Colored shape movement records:
----------

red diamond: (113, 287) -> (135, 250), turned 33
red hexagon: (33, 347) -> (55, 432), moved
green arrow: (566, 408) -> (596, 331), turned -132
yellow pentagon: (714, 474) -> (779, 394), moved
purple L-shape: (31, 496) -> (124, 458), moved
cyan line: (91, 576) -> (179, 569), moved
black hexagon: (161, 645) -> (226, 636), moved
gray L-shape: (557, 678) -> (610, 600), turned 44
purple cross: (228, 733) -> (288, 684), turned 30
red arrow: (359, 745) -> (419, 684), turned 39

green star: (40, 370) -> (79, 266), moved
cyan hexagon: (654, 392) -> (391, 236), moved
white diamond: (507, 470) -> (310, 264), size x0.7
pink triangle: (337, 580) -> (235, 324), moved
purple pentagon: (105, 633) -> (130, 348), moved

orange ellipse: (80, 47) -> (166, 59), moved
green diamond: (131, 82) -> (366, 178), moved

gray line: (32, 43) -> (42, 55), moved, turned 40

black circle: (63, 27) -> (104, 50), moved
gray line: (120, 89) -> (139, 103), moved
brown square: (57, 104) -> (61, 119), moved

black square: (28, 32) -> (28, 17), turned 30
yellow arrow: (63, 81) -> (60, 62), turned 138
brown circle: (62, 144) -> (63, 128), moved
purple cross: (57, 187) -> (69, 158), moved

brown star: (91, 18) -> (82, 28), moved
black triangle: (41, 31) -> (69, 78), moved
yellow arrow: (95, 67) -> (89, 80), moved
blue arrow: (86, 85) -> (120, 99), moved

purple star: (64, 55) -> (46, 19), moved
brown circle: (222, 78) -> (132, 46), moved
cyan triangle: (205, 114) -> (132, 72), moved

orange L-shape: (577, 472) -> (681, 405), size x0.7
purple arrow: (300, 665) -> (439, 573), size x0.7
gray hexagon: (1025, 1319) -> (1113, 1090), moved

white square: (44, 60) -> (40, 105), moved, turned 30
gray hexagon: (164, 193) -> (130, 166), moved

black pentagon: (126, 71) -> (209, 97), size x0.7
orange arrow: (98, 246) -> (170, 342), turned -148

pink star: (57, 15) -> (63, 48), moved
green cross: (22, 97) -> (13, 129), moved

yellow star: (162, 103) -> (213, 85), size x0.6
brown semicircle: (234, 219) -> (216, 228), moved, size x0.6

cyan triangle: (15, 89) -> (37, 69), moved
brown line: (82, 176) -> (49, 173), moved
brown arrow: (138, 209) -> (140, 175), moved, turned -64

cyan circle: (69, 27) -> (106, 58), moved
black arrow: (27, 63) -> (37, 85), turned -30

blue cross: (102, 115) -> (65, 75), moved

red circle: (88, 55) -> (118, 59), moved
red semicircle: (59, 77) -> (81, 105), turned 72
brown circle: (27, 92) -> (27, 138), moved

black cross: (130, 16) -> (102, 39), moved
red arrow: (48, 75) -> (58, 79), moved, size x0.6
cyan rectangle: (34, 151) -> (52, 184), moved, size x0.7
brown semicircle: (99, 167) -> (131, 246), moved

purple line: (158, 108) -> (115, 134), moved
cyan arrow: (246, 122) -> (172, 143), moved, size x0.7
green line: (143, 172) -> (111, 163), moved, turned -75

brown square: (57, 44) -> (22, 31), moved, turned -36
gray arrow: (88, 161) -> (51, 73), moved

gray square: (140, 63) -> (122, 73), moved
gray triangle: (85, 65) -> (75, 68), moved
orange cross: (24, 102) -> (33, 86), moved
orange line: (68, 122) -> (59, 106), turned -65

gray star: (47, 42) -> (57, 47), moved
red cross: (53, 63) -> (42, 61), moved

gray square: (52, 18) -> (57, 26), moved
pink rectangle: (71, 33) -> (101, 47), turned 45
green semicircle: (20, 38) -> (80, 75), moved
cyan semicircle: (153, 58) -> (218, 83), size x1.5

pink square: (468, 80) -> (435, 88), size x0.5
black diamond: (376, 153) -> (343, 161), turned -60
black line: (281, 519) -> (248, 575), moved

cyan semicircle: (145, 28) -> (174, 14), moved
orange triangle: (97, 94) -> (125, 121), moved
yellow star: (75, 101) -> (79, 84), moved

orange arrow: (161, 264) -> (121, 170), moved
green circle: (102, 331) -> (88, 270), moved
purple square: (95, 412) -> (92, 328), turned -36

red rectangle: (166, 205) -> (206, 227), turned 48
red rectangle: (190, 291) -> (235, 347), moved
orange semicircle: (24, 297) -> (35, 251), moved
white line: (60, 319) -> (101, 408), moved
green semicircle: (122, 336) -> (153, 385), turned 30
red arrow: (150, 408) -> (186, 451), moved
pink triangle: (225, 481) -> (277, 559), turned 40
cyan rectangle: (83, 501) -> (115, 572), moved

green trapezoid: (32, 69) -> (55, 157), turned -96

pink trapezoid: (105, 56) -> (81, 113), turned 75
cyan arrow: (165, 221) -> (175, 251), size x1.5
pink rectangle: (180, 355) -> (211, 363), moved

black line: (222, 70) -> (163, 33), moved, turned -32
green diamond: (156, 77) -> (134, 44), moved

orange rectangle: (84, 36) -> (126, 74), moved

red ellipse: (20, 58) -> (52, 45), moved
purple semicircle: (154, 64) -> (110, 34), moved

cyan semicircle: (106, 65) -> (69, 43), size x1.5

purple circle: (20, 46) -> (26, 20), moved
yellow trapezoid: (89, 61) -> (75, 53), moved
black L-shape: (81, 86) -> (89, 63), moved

----------

== How to complete this task ==
Output all of the records above exactly as they appear.

== Solution to this problem ==
red diamond: (113, 287) -> (135, 250), turned 33
red hexagon: (33, 347) -> (55, 432), moved
green arrow: (566, 408) -> (596, 331), turned -132
yellow pentagon: (714, 474) -> (779, 394), moved
purple L-shape: (31, 496) -> (124, 458), moved
cyan line: (91, 576) -> (179, 569), moved
black hexagon: (161, 645) -> (226, 636), moved
gray L-shape: (557, 678) -> (610, 600), turned 44
purple cross: (228, 733) -> (288, 684), turned 30
red arrow: (359, 745) -> (419, 684), turned 39

green star: (40, 370) -> (79, 266), moved
cyan hexagon: (654, 392) -> (391, 236), moved
white diamond: (507, 470) -> (310, 264), size x0.7
pink triangle: (337, 580) -> (235, 324), moved
purple pentagon: (105, 633) -> (130, 348), moved

orange ellipse: (80, 47) -> (166, 59), moved
green diamond: (131, 82) -> (366, 178), moved

gray line: (32, 43) -> (42, 55), moved, turned 40

black circle: (63, 27) -> (104, 50), moved
gray line: (120, 89) -> (139, 103), moved
brown square: (57, 104) -> (61, 119), moved

black square: (28, 32) -> (28, 17), turned 30
yellow arrow: (63, 81) -> (60, 62), turned 138
brown circle: (62, 144) -> (63, 128), moved
purple cross: (57, 187) -> (69, 158), moved

brown star: (91, 18) -> (82, 28), moved
black triangle: (41, 31) -> (69, 78), moved
yellow arrow: (95, 67) -> (89, 80), moved
blue arrow: (86, 85) -> (120, 99), moved

purple star: (64, 55) -> (46, 19), moved
brown circle: (222, 78) -> (132, 46), moved
cyan triangle: (205, 114) -> (132, 72), moved

orange L-shape: (577, 472) -> (681, 405), size x0.7
purple arrow: (300, 665) -> (439, 573), size x0.7
gray hexagon: (1025, 1319) -> (1113, 1090), moved

white square: (44, 60) -> (40, 105), moved, turned 30
gray hexagon: (164, 193) -> (130, 166), moved

black pentagon: (126, 71) -> (209, 97), size x0.7
orange arrow: (98, 246) -> (170, 342), turned -148

pink star: (57, 15) -> (63, 48), moved
green cross: (22, 97) -> (13, 129), moved

yellow star: (162, 103) -> (213, 85), size x0.6
brown semicircle: (234, 219) -> (216, 228), moved, size x0.6

cyan triangle: (15, 89) -> (37, 69), moved
brown line: (82, 176) -> (49, 173), moved
brown arrow: (138, 209) -> (140, 175), moved, turned -64

cyan circle: (69, 27) -> (106, 58), moved
black arrow: (27, 63) -> (37, 85), turned -30

blue cross: (102, 115) -> (65, 75), moved

red circle: (88, 55) -> (118, 59), moved
red semicircle: (59, 77) -> (81, 105), turned 72
brown circle: (27, 92) -> (27, 138), moved

black cross: (130, 16) -> (102, 39), moved
red arrow: (48, 75) -> (58, 79), moved, size x0.6
cyan rectangle: (34, 151) -> (52, 184), moved, size x0.7
brown semicircle: (99, 167) -> (131, 246), moved

purple line: (158, 108) -> (115, 134), moved
cyan arrow: (246, 122) -> (172, 143), moved, size x0.7
green line: (143, 172) -> (111, 163), moved, turned -75

brown square: (57, 44) -> (22, 31), moved, turned -36
gray arrow: (88, 161) -> (51, 73), moved

gray square: (140, 63) -> (122, 73), moved
gray triangle: (85, 65) -> (75, 68), moved
orange cross: (24, 102) -> (33, 86), moved
orange line: (68, 122) -> (59, 106), turned -65

gray star: (47, 42) -> (57, 47), moved
red cross: (53, 63) -> (42, 61), moved

gray square: (52, 18) -> (57, 26), moved
pink rectangle: (71, 33) -> (101, 47), turned 45
green semicircle: (20, 38) -> (80, 75), moved
cyan semicircle: (153, 58) -> (218, 83), size x1.5

pink square: (468, 80) -> (435, 88), size x0.5
black diamond: (376, 153) -> (343, 161), turned -60
black line: (281, 519) -> (248, 575), moved

cyan semicircle: (145, 28) -> (174, 14), moved
orange triangle: (97, 94) -> (125, 121), moved
yellow star: (75, 101) -> (79, 84), moved

orange arrow: (161, 264) -> (121, 170), moved
green circle: (102, 331) -> (88, 270), moved
purple square: (95, 412) -> (92, 328), turned -36

red rectangle: (166, 205) -> (206, 227), turned 48
red rectangle: (190, 291) -> (235, 347), moved
orange semicircle: (24, 297) -> (35, 251), moved
white line: (60, 319) -> (101, 408), moved
green semicircle: (122, 336) -> (153, 385), turned 30
red arrow: (150, 408) -> (186, 451), moved
pink triangle: (225, 481) -> (277, 559), turned 40
cyan rectangle: (83, 501) -> (115, 572), moved

green trapezoid: (32, 69) -> (55, 157), turned -96

pink trapezoid: (105, 56) -> (81, 113), turned 75
cyan arrow: (165, 221) -> (175, 251), size x1.5
pink rectangle: (180, 355) -> (211, 363), moved

black line: (222, 70) -> (163, 33), moved, turned -32
green diamond: (156, 77) -> (134, 44), moved

orange rectangle: (84, 36) -> (126, 74), moved

red ellipse: (20, 58) -> (52, 45), moved
purple semicircle: (154, 64) -> (110, 34), moved

cyan semicircle: (106, 65) -> (69, 43), size x1.5

purple circle: (20, 46) -> (26, 20), moved
yellow trapezoid: (89, 61) -> (75, 53), moved
black L-shape: (81, 86) -> (89, 63), moved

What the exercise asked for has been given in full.